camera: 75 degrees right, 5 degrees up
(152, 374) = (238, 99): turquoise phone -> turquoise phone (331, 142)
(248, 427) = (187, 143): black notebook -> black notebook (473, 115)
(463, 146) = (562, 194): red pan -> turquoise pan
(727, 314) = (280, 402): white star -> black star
---
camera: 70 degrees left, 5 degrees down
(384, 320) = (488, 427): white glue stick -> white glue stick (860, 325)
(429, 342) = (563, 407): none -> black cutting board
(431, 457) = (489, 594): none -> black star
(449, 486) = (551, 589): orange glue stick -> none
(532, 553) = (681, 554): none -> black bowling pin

## What the task requires
Find the line with "(463, 146) = (562, 194): red" in the material above. Reproduce it and each line after it up to and including the line with "(727, 314) = (280, 402): white".

## Response to the task
(463, 146) = (562, 194): red pan -> turquoise pan
(727, 314) = (280, 402): white star -> black star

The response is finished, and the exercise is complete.